┌─ DATASET EXCERPTS

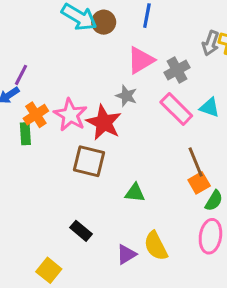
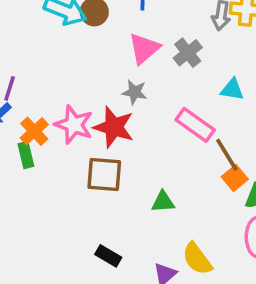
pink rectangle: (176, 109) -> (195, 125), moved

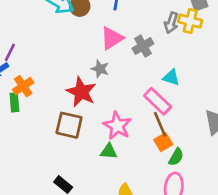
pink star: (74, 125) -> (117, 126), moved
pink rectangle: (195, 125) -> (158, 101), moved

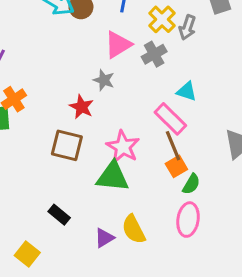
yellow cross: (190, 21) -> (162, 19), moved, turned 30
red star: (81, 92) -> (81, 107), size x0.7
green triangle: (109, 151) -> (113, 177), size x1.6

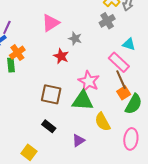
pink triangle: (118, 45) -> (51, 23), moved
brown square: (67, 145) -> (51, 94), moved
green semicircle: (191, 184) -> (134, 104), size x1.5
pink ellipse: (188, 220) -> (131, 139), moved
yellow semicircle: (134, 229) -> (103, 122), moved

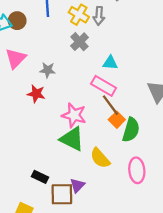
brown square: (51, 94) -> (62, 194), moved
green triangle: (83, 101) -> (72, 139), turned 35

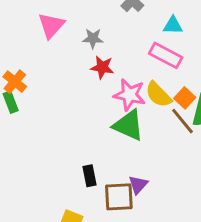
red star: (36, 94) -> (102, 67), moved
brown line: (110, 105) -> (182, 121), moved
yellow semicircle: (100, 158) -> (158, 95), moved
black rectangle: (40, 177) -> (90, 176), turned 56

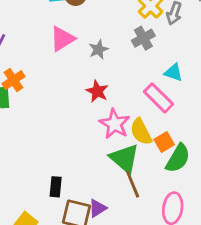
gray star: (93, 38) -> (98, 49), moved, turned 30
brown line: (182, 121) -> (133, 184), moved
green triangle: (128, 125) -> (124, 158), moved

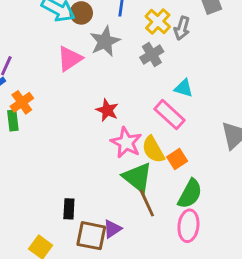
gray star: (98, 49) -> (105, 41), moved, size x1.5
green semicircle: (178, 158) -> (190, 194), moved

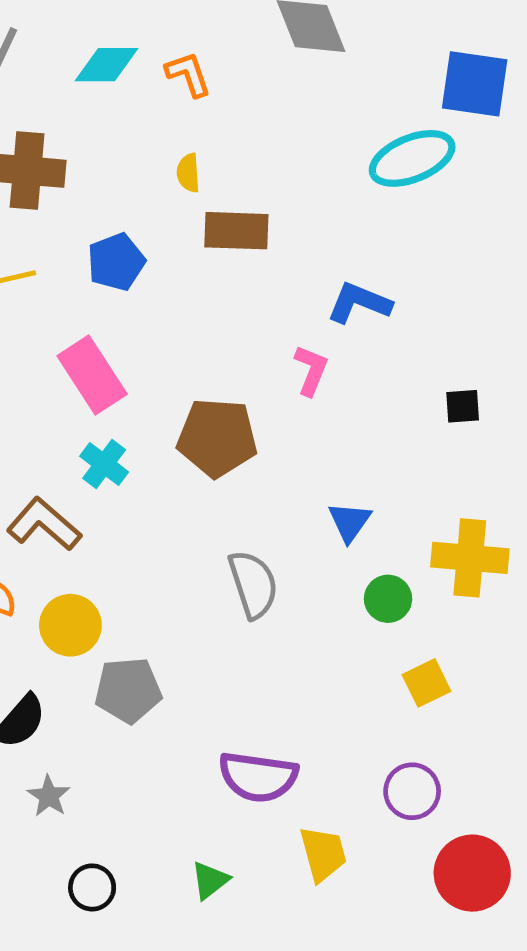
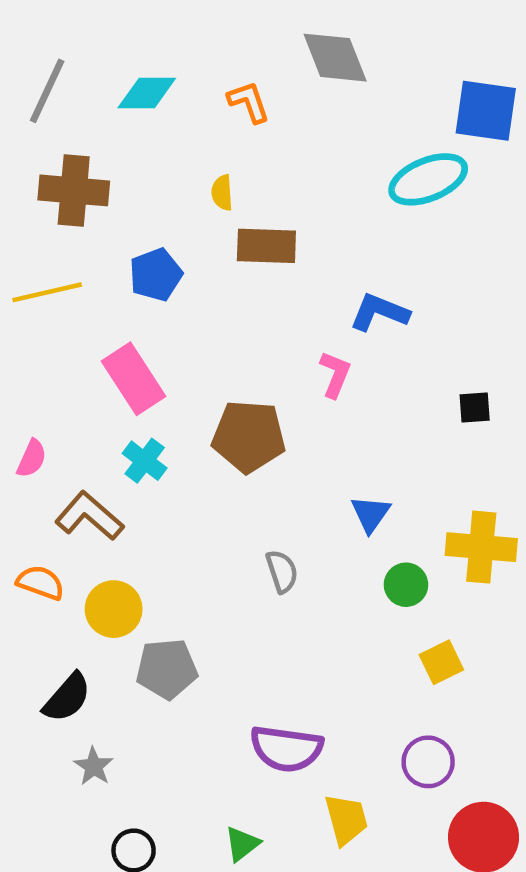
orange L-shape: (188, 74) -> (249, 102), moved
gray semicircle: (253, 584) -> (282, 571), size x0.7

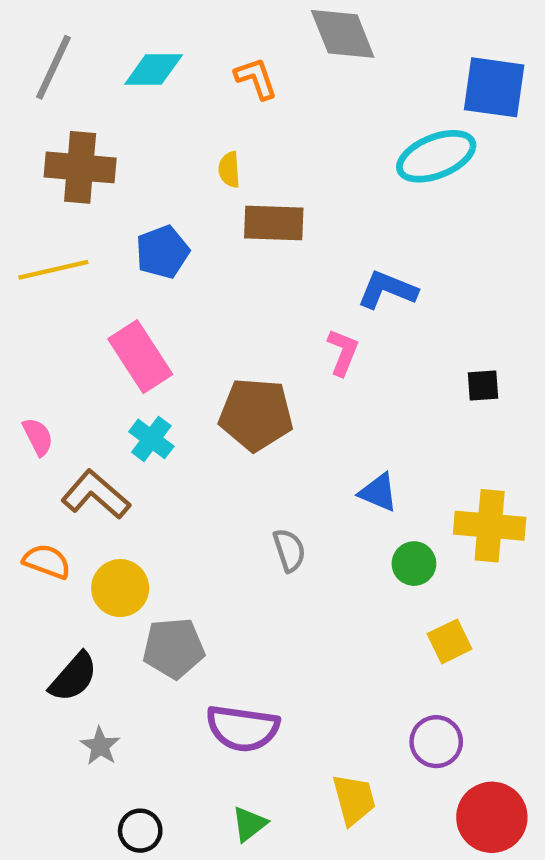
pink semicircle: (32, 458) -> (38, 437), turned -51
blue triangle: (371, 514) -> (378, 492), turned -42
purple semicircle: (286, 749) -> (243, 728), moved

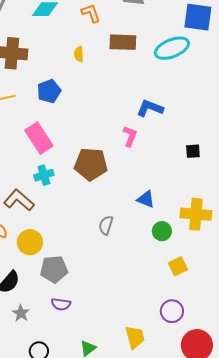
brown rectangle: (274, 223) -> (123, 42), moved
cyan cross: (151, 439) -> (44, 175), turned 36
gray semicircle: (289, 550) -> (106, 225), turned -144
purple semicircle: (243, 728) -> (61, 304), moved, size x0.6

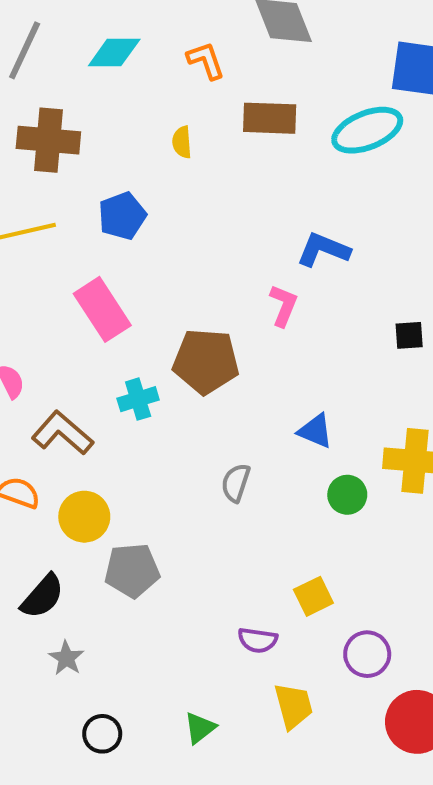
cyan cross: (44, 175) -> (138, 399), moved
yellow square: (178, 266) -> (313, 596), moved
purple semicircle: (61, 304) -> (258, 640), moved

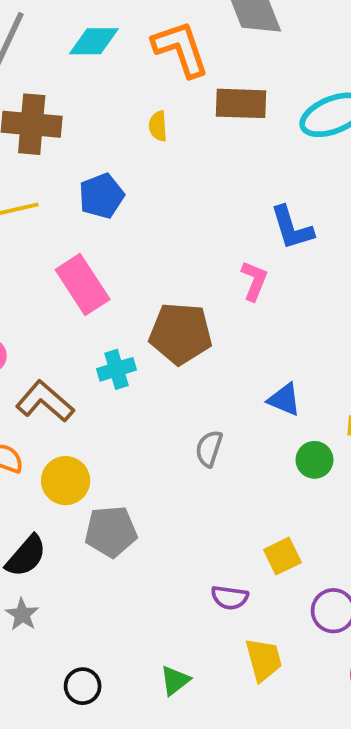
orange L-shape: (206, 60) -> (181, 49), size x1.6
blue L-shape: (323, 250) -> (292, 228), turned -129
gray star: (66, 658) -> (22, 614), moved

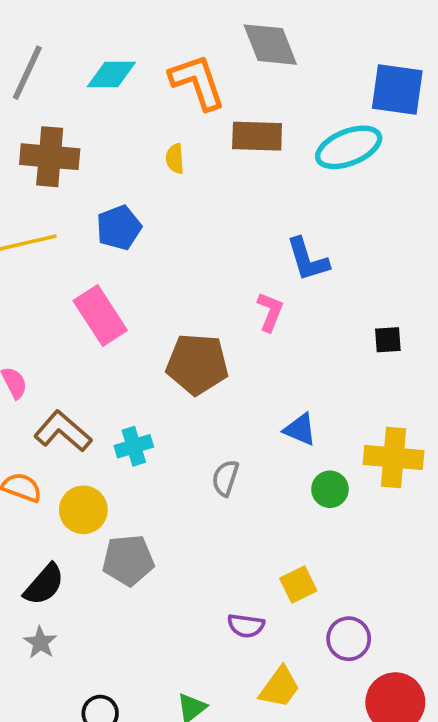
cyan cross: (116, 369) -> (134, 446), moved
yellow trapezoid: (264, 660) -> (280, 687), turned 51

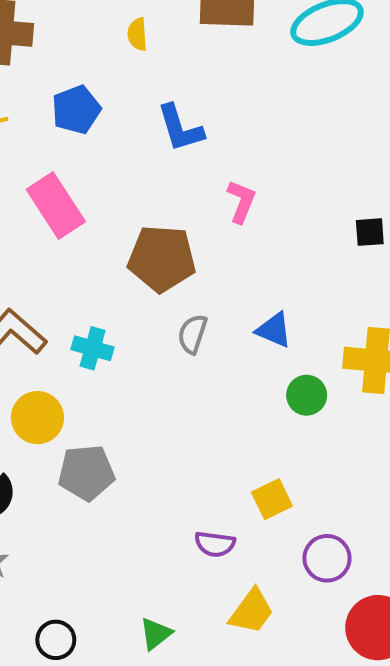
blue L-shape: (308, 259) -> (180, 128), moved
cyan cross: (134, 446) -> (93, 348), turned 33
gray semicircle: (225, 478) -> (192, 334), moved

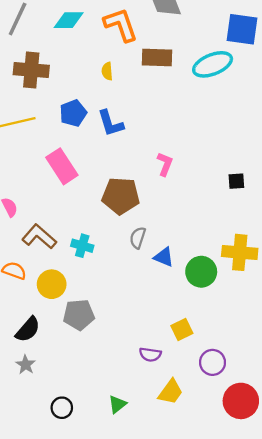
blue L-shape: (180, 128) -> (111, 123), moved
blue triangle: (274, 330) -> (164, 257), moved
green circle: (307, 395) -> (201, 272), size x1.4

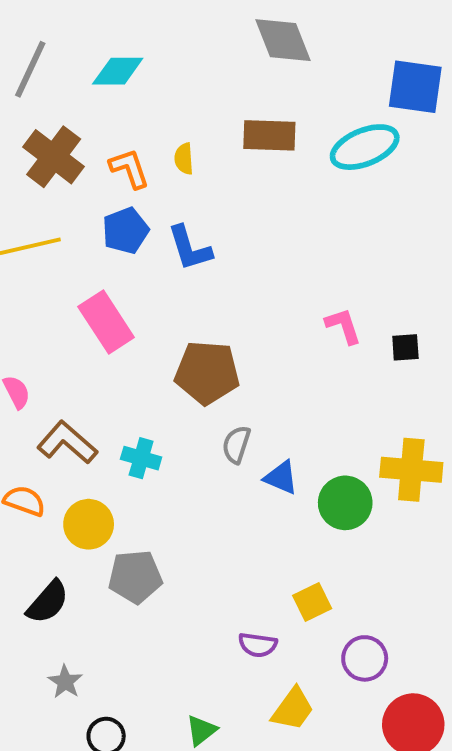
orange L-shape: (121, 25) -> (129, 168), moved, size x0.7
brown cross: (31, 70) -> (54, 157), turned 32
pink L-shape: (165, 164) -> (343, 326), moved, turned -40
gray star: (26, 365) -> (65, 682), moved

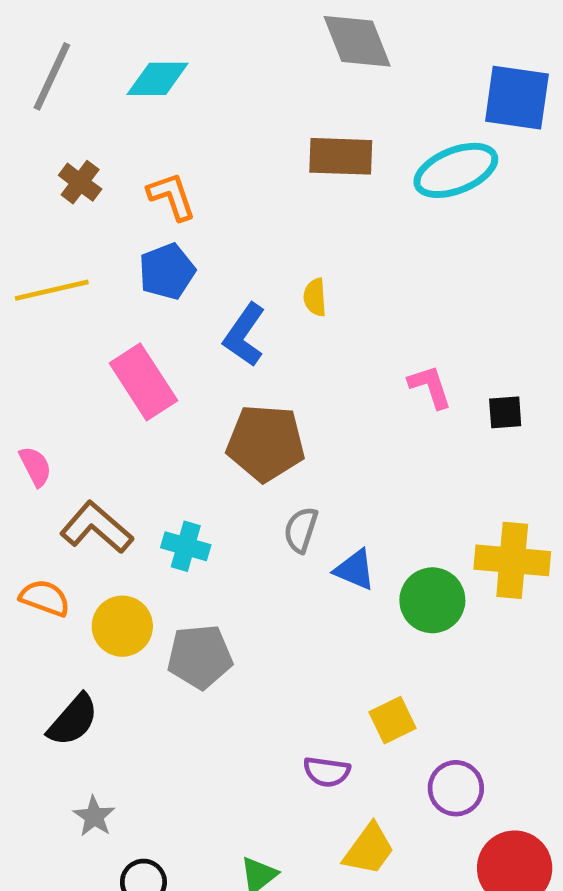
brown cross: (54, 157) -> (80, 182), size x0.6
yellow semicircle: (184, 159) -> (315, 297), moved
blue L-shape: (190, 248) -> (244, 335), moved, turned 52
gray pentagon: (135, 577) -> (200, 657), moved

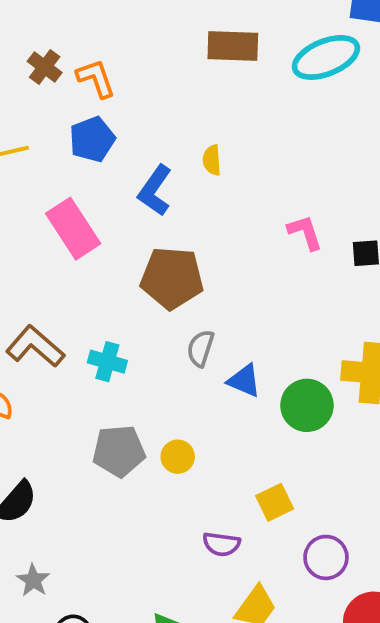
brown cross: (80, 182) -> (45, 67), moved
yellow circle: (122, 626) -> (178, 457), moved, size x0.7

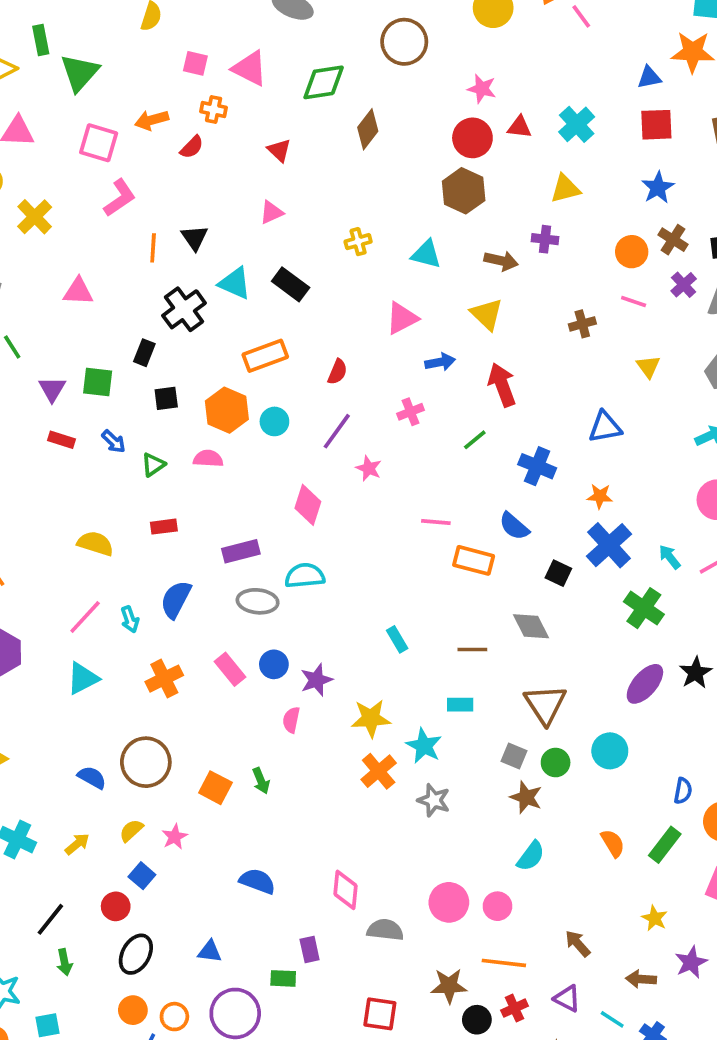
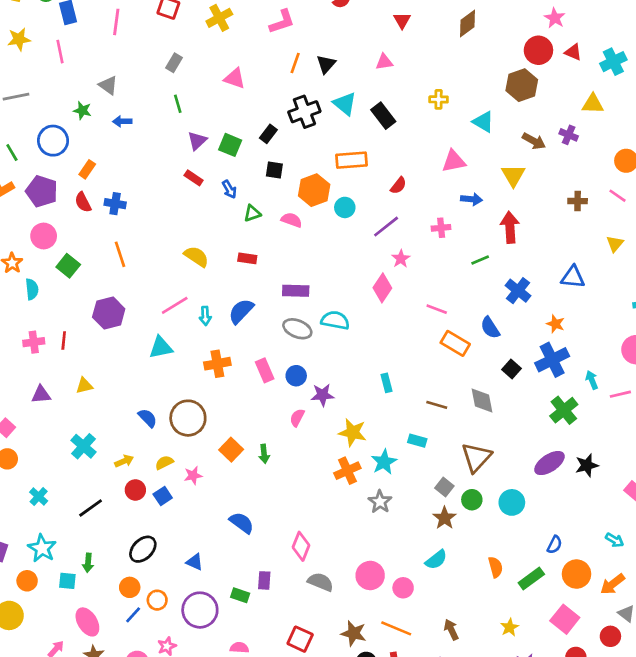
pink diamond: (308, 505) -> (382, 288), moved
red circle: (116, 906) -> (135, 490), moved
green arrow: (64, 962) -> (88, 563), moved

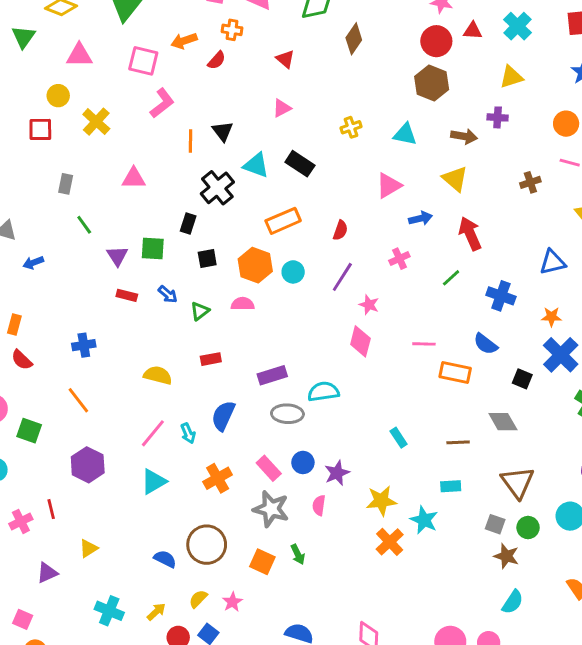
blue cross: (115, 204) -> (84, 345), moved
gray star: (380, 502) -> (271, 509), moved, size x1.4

└─

THE PROBLEM: Copy the listing in full and without alteration, omitting every picture.

SOLUTION FOR THIS PROBLEM:
pink rectangle: (176, 109) -> (195, 125), moved

pink star: (74, 125) -> (117, 126), moved
pink rectangle: (195, 125) -> (158, 101), moved

yellow cross: (190, 21) -> (162, 19), moved, turned 30
red star: (81, 92) -> (81, 107), size x0.7
green triangle: (109, 151) -> (113, 177), size x1.6

pink triangle: (118, 45) -> (51, 23), moved
brown square: (67, 145) -> (51, 94), moved
green semicircle: (191, 184) -> (134, 104), size x1.5
pink ellipse: (188, 220) -> (131, 139), moved
yellow semicircle: (134, 229) -> (103, 122), moved

brown square: (51, 94) -> (62, 194), moved
green triangle: (83, 101) -> (72, 139), turned 35

red star: (36, 94) -> (102, 67), moved
brown line: (110, 105) -> (182, 121), moved
yellow semicircle: (100, 158) -> (158, 95), moved
black rectangle: (40, 177) -> (90, 176), turned 56

gray star: (93, 38) -> (98, 49), moved, turned 30
brown line: (182, 121) -> (133, 184), moved
green triangle: (128, 125) -> (124, 158), moved

gray star: (98, 49) -> (105, 41), moved, size x1.5
green semicircle: (178, 158) -> (190, 194), moved

orange L-shape: (188, 74) -> (249, 102), moved
gray semicircle: (253, 584) -> (282, 571), size x0.7

pink semicircle: (32, 458) -> (38, 437), turned -51
blue triangle: (371, 514) -> (378, 492), turned -42
purple semicircle: (286, 749) -> (243, 728), moved

brown rectangle: (274, 223) -> (123, 42), moved
cyan cross: (151, 439) -> (44, 175), turned 36
gray semicircle: (289, 550) -> (106, 225), turned -144
purple semicircle: (243, 728) -> (61, 304), moved, size x0.6

cyan cross: (44, 175) -> (138, 399), moved
yellow square: (178, 266) -> (313, 596), moved
purple semicircle: (61, 304) -> (258, 640), moved

orange L-shape: (206, 60) -> (181, 49), size x1.6
blue L-shape: (323, 250) -> (292, 228), turned -129
gray star: (66, 658) -> (22, 614), moved

cyan cross: (116, 369) -> (134, 446), moved
yellow trapezoid: (264, 660) -> (280, 687), turned 51

blue L-shape: (308, 259) -> (180, 128), moved
cyan cross: (134, 446) -> (93, 348), turned 33
gray semicircle: (225, 478) -> (192, 334), moved

blue L-shape: (180, 128) -> (111, 123), moved
blue triangle: (274, 330) -> (164, 257), moved
green circle: (307, 395) -> (201, 272), size x1.4

orange L-shape: (121, 25) -> (129, 168), moved, size x0.7
brown cross: (31, 70) -> (54, 157), turned 32
pink L-shape: (165, 164) -> (343, 326), moved, turned -40
gray star: (26, 365) -> (65, 682), moved

brown cross: (54, 157) -> (80, 182), size x0.6
yellow semicircle: (184, 159) -> (315, 297), moved
blue L-shape: (190, 248) -> (244, 335), moved, turned 52
gray pentagon: (135, 577) -> (200, 657), moved

brown cross: (80, 182) -> (45, 67), moved
yellow circle: (122, 626) -> (178, 457), moved, size x0.7

pink diamond: (308, 505) -> (382, 288), moved
red circle: (116, 906) -> (135, 490), moved
green arrow: (64, 962) -> (88, 563), moved

blue cross: (115, 204) -> (84, 345), moved
gray star: (380, 502) -> (271, 509), moved, size x1.4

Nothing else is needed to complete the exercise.